## [To do]
For the data below, give again exactly the lines from the one containing "C102: 22uF (plus" through the one containing "J2 pin 2: GND -> VDD", both ends included, and no others.

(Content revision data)
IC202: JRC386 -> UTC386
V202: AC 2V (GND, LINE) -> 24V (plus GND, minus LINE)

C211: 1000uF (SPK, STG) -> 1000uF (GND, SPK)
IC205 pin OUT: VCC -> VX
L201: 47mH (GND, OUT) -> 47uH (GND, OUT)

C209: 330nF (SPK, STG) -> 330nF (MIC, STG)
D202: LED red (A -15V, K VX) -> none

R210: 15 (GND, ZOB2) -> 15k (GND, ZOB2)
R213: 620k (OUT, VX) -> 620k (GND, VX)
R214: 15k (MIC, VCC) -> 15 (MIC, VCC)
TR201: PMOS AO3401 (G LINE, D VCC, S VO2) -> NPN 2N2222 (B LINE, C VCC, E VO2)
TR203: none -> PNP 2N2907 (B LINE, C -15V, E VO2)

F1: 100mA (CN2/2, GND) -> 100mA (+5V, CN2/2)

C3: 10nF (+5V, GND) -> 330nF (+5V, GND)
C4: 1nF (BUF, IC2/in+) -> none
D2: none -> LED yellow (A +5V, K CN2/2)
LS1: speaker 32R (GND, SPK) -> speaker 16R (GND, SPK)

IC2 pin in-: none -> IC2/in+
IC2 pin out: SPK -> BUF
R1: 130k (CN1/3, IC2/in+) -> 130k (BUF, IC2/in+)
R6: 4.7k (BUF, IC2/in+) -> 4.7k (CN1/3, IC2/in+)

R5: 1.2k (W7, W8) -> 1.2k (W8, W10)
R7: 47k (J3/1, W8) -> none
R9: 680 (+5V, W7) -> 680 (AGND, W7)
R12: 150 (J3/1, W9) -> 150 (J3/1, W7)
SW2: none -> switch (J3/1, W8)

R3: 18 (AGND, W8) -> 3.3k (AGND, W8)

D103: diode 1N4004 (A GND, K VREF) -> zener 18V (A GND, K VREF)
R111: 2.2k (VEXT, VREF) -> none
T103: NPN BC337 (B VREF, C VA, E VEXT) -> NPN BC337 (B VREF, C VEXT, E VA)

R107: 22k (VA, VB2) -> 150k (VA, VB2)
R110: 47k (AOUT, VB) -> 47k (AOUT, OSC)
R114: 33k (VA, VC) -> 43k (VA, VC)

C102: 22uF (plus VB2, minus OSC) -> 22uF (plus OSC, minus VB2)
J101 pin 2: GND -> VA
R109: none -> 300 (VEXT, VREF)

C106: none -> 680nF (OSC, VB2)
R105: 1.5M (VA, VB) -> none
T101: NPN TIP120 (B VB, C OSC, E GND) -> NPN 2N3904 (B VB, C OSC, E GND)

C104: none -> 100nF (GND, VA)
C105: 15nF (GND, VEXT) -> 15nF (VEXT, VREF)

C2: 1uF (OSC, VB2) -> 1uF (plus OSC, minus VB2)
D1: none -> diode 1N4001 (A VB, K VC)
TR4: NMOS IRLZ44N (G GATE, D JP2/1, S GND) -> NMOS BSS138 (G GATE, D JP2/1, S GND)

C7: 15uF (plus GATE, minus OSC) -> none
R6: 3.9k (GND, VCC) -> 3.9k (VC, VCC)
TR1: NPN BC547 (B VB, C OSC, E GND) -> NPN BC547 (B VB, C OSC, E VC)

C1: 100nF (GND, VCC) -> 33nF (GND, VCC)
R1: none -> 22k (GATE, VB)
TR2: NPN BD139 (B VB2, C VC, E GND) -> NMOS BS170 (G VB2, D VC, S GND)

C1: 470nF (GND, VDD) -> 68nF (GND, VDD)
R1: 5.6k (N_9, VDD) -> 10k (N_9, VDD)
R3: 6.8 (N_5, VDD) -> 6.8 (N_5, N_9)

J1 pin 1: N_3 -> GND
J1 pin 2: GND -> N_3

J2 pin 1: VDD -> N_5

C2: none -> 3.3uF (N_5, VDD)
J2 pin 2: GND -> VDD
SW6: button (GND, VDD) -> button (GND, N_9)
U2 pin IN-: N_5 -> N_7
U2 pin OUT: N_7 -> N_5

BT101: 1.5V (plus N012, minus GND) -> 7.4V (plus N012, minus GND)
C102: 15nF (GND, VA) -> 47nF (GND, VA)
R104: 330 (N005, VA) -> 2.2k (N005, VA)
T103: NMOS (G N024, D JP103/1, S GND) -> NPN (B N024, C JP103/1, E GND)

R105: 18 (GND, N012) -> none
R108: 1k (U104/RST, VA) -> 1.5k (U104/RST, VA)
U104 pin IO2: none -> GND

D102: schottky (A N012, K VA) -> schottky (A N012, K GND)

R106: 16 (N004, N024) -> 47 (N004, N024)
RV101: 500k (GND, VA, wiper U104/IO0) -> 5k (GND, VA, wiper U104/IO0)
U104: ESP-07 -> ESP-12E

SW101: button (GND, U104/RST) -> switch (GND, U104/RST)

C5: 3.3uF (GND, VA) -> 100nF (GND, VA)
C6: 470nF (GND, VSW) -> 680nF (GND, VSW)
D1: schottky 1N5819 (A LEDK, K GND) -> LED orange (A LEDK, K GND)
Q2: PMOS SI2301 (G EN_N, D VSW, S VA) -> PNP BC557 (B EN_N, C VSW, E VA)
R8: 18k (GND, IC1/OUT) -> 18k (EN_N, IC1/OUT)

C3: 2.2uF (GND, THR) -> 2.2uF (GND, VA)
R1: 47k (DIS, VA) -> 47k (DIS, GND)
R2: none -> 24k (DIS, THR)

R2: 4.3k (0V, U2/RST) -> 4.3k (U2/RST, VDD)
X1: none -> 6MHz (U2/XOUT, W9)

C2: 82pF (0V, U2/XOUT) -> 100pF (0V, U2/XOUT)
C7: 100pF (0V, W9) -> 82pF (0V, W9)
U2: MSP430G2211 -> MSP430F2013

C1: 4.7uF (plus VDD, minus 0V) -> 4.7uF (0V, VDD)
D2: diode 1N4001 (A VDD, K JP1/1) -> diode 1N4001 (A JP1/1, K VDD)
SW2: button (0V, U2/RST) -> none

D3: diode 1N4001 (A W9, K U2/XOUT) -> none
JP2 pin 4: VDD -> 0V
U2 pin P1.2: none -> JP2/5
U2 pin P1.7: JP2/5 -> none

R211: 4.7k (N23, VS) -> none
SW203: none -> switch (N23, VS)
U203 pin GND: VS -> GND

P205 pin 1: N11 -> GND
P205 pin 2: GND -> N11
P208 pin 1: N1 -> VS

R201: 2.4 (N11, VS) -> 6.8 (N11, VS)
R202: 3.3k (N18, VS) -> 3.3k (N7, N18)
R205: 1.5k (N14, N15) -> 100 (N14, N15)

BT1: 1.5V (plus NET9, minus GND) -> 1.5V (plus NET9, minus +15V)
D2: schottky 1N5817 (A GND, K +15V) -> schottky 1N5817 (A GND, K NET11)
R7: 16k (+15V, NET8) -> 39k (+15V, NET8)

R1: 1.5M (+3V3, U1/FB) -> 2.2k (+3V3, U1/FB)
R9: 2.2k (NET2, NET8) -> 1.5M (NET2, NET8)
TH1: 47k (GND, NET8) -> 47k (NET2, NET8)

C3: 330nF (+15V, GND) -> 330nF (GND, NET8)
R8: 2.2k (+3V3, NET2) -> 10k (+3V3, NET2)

## [Response to the task]
C102: 22uF (plus VB2, minus OSC) -> 22uF (plus OSC, minus VB2)
J101 pin 2: GND -> VA
R109: none -> 300 (VEXT, VREF)

C106: none -> 680nF (OSC, VB2)
R105: 1.5M (VA, VB) -> none
T101: NPN TIP120 (B VB, C OSC, E GND) -> NPN 2N3904 (B VB, C OSC, E GND)

C104: none -> 100nF (GND, VA)
C105: 15nF (GND, VEXT) -> 15nF (VEXT, VREF)

C2: 1uF (OSC, VB2) -> 1uF (plus OSC, minus VB2)
D1: none -> diode 1N4001 (A VB, K VC)
TR4: NMOS IRLZ44N (G GATE, D JP2/1, S GND) -> NMOS BSS138 (G GATE, D JP2/1, S GND)

C7: 15uF (plus GATE, minus OSC) -> none
R6: 3.9k (GND, VCC) -> 3.9k (VC, VCC)
TR1: NPN BC547 (B VB, C OSC, E GND) -> NPN BC547 (B VB, C OSC, E VC)

C1: 100nF (GND, VCC) -> 33nF (GND, VCC)
R1: none -> 22k (GATE, VB)
TR2: NPN BD139 (B VB2, C VC, E GND) -> NMOS BS170 (G VB2, D VC, S GND)

C1: 470nF (GND, VDD) -> 68nF (GND, VDD)
R1: 5.6k (N_9, VDD) -> 10k (N_9, VDD)
R3: 6.8 (N_5, VDD) -> 6.8 (N_5, N_9)

J1 pin 1: N_3 -> GND
J1 pin 2: GND -> N_3

J2 pin 1: VDD -> N_5

C2: none -> 3.3uF (N_5, VDD)
J2 pin 2: GND -> VDD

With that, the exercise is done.